§ **Information provided**:
"""
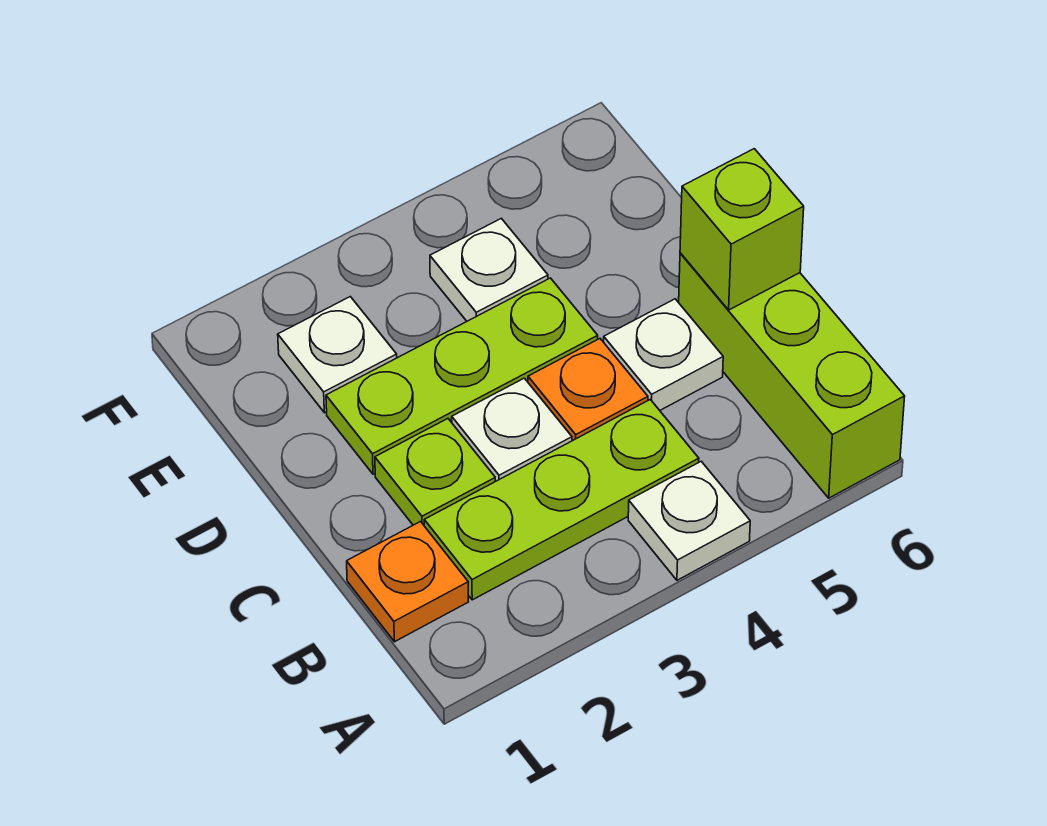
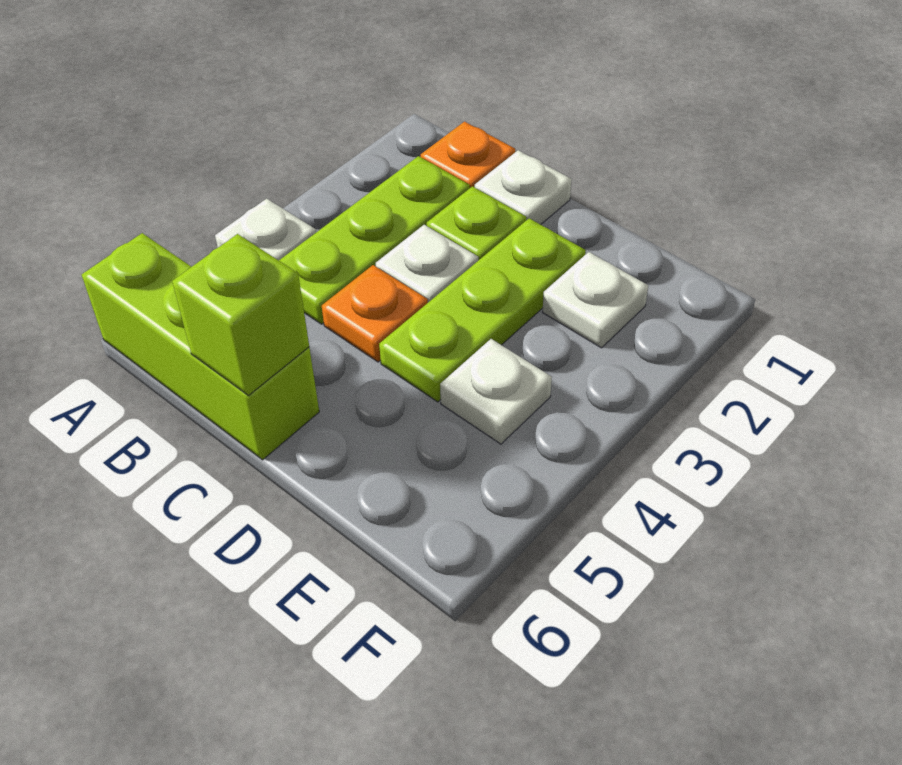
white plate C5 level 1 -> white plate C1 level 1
"""
"""
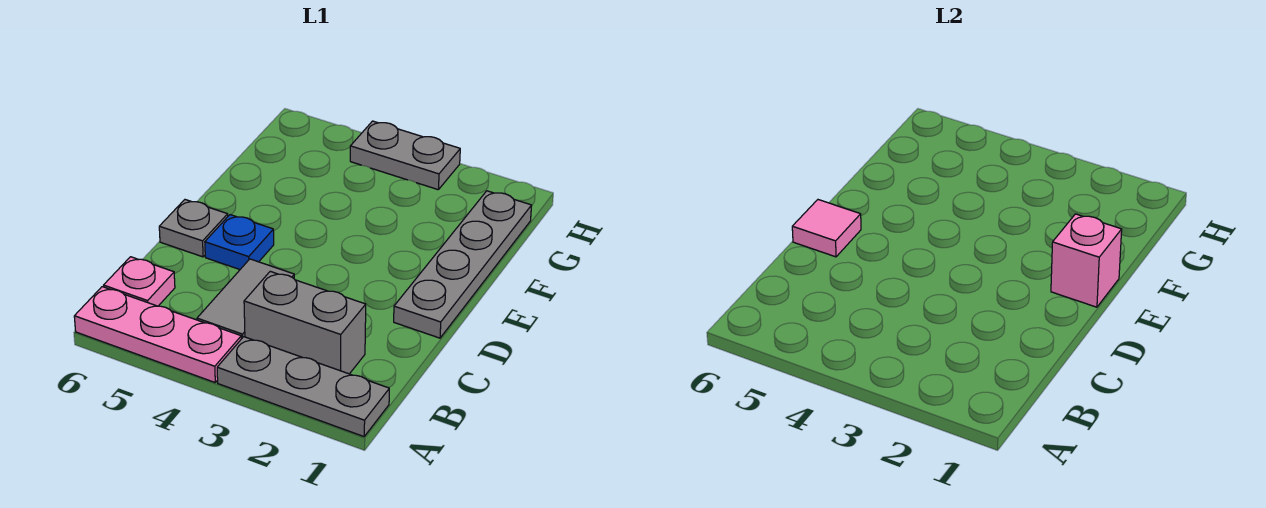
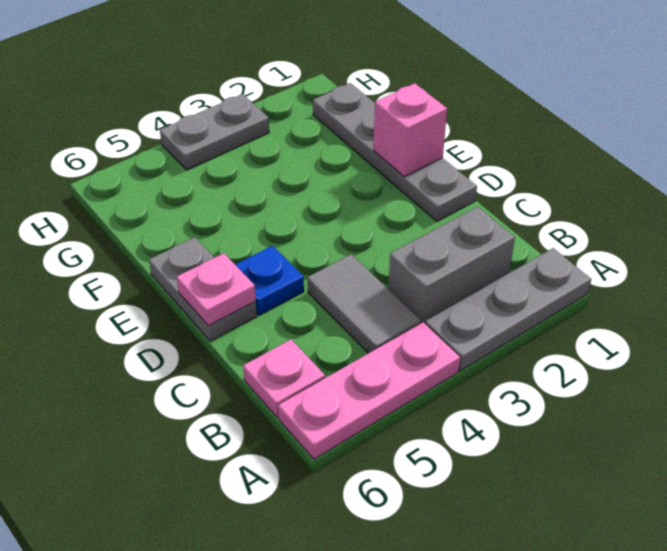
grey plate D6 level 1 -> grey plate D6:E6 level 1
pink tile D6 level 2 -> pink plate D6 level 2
"""
§ **Assigned task**: Return exactly the lines above from the line that has "grey plate D6 level" through the line that has "pink tile D6 level 2 -> pink plate D6 level 2", inclusive, and nothing else.

§ **Reply**:
grey plate D6 level 1 -> grey plate D6:E6 level 1
pink tile D6 level 2 -> pink plate D6 level 2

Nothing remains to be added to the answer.